**Image change detection data:**
★ ★ ★ ★ ★

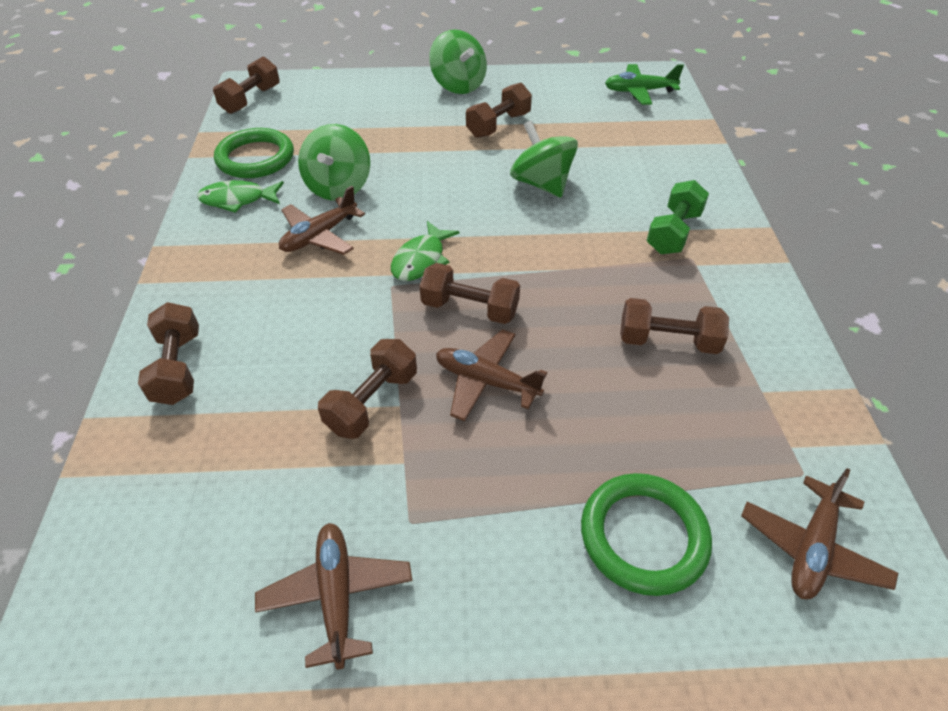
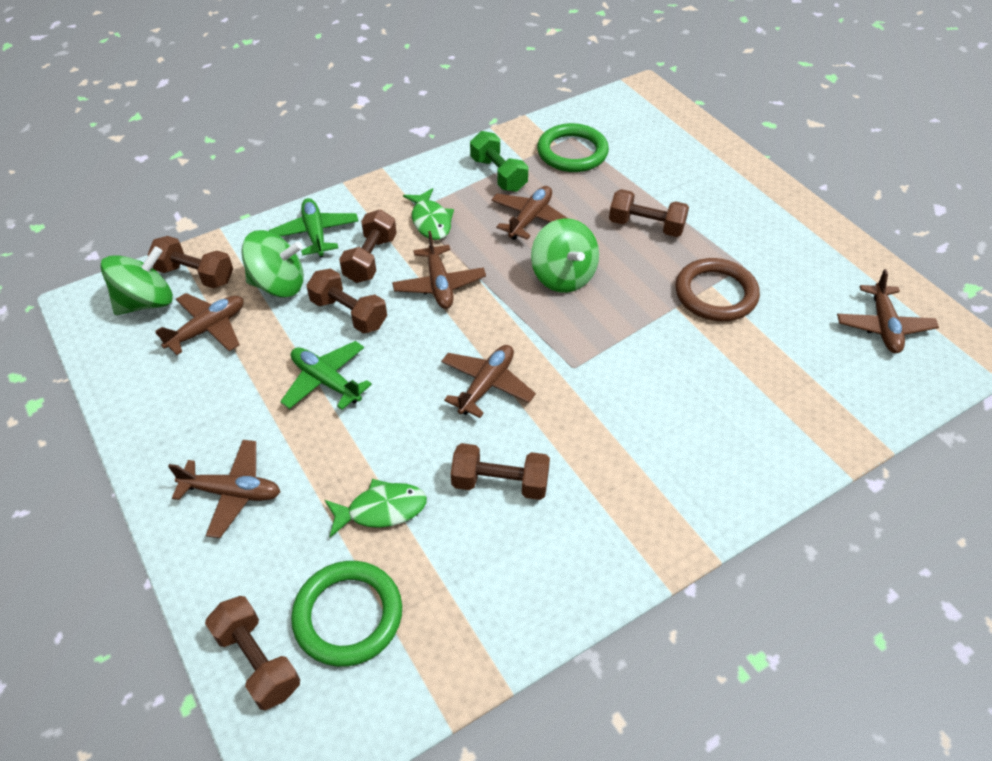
brown plane: 4 -> 6
brown ring: 0 -> 1
green plane: 1 -> 2

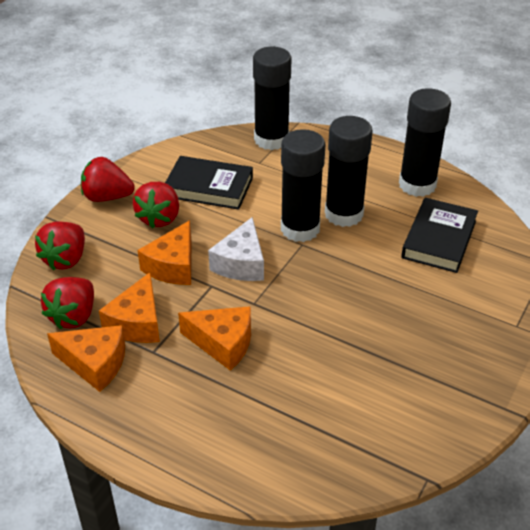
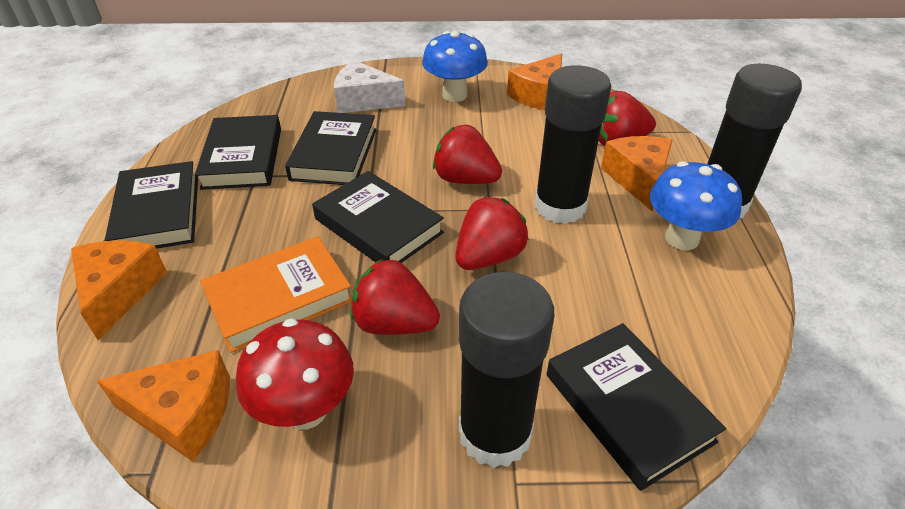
black book: 2 -> 5
black glue stick: 4 -> 3
blue mushroom: 0 -> 2
orange book: 0 -> 1
red mushroom: 0 -> 1

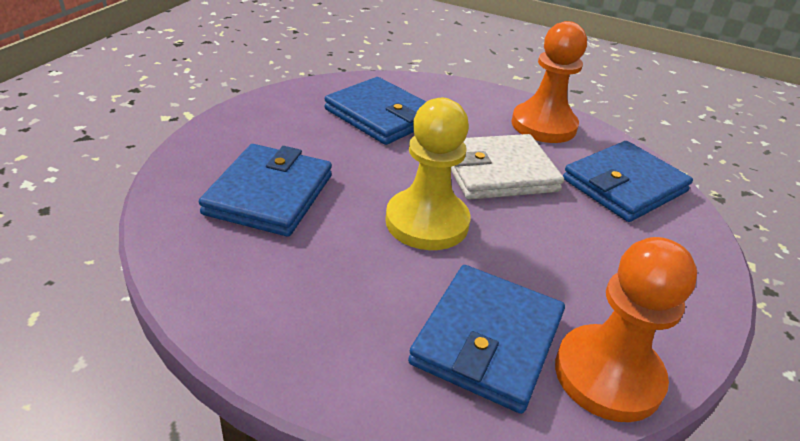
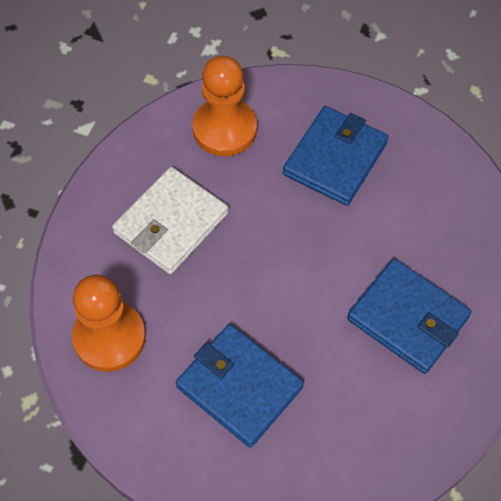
blue wallet: 4 -> 3
yellow pawn: 1 -> 0

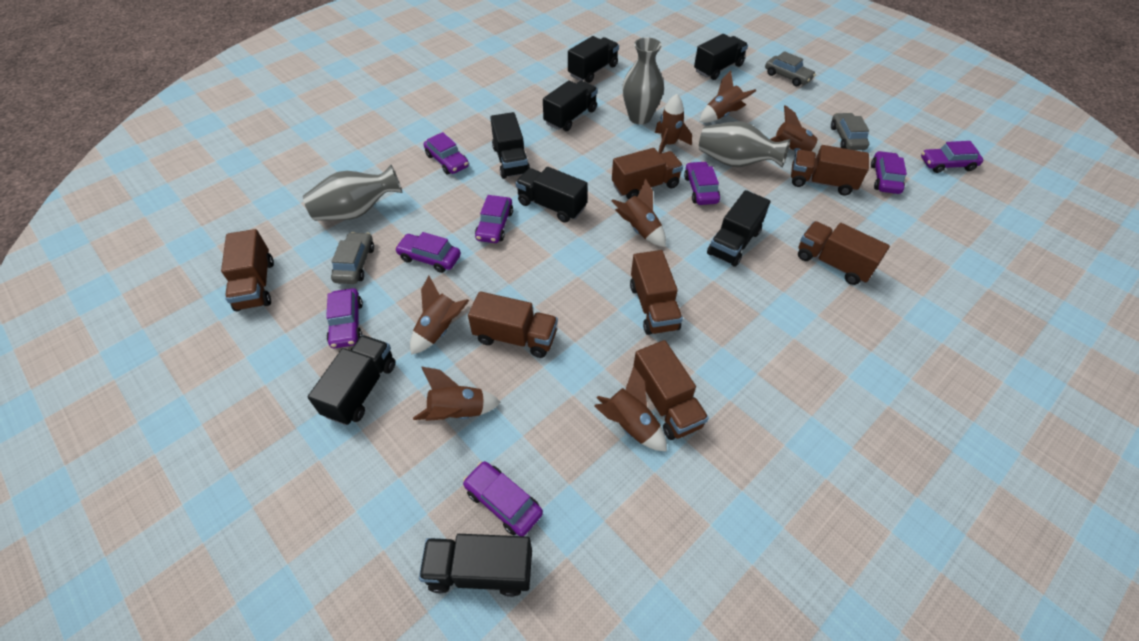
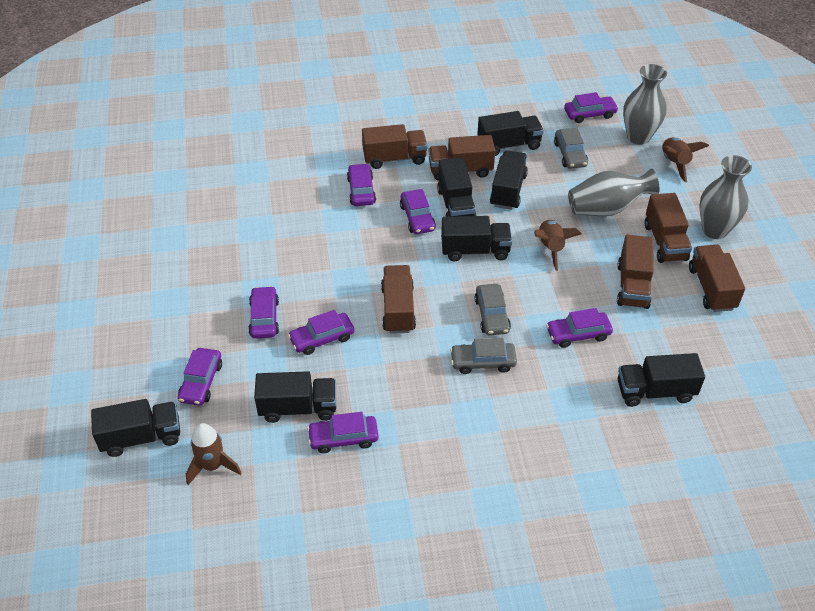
black truck: 8 -> 7
brown rocket: 7 -> 3
brown truck: 7 -> 6

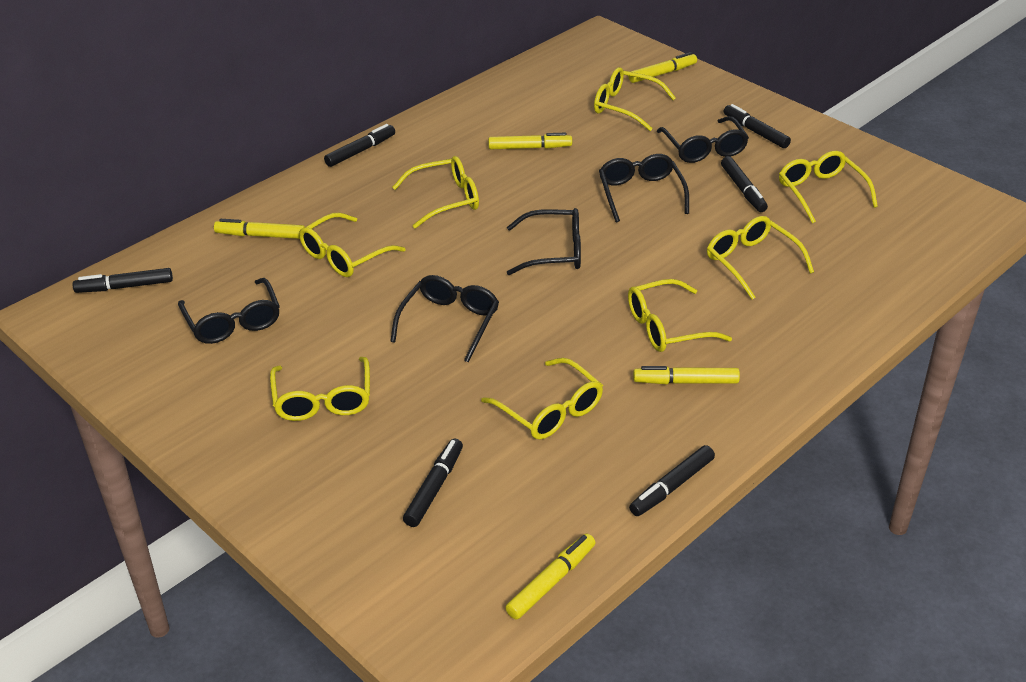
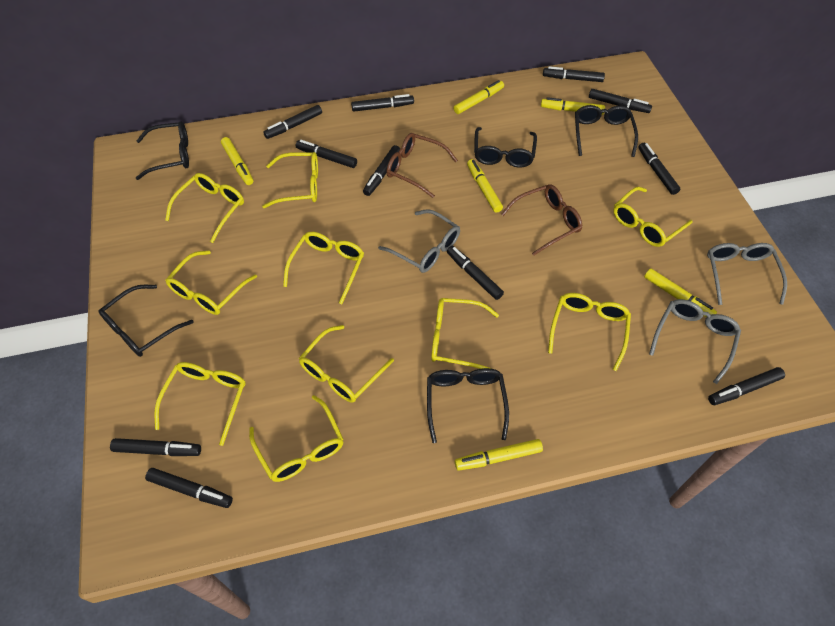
black marker: 6 -> 11
brown glasses: 0 -> 2
grey glasses: 0 -> 3
yellow glasses: 8 -> 10
yellow marker: 5 -> 6

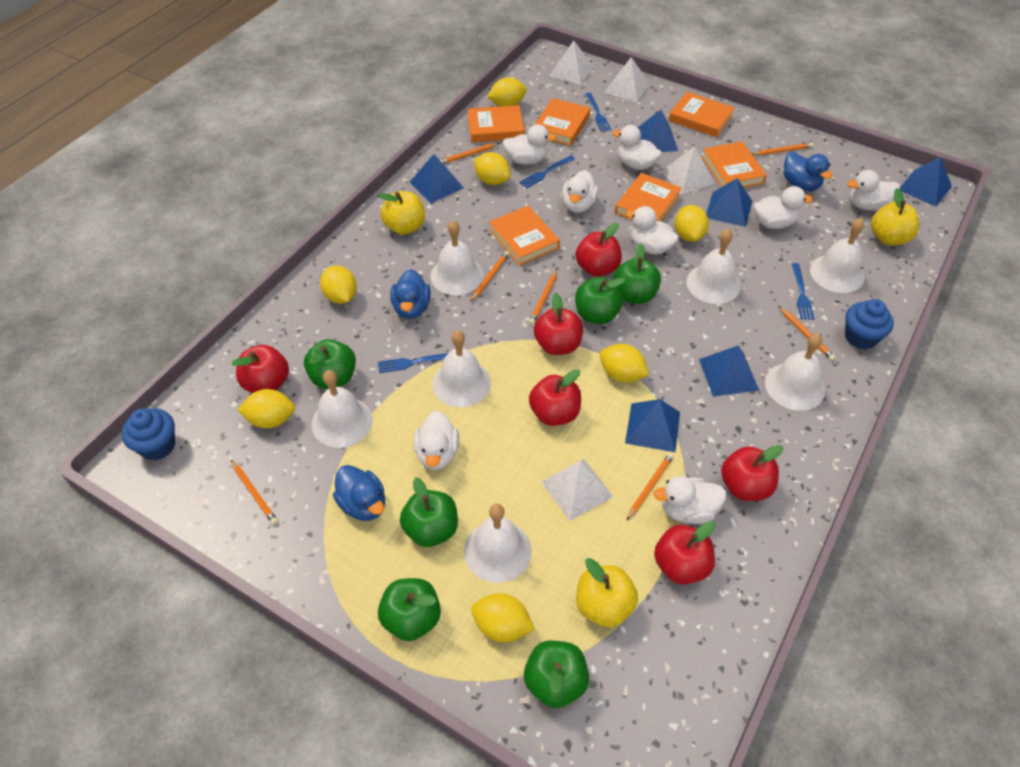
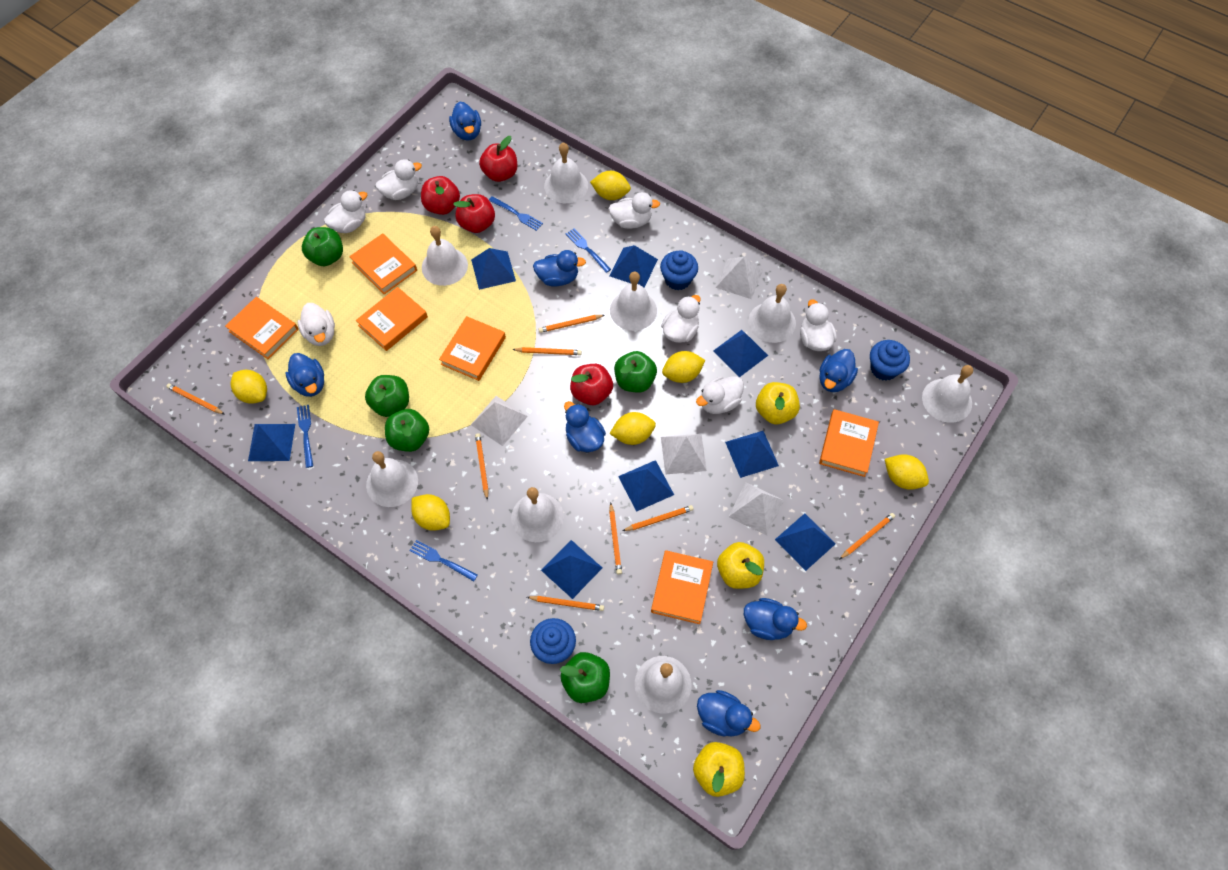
blue cupcake: 2 -> 3
blue duck: 3 -> 7
blue pyramid: 6 -> 8
green apple: 6 -> 5
orange pencil: 7 -> 8
red apple: 6 -> 4
white bell: 7 -> 8
white duck: 8 -> 7
yellow lemon: 7 -> 6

★ ★ ★ ★ ★

**WHAT YOU SHOULD DO:** Lines containing the word "blue" in the entries above should be counted, and only that number given.

**EXPECTED ANSWER:** 5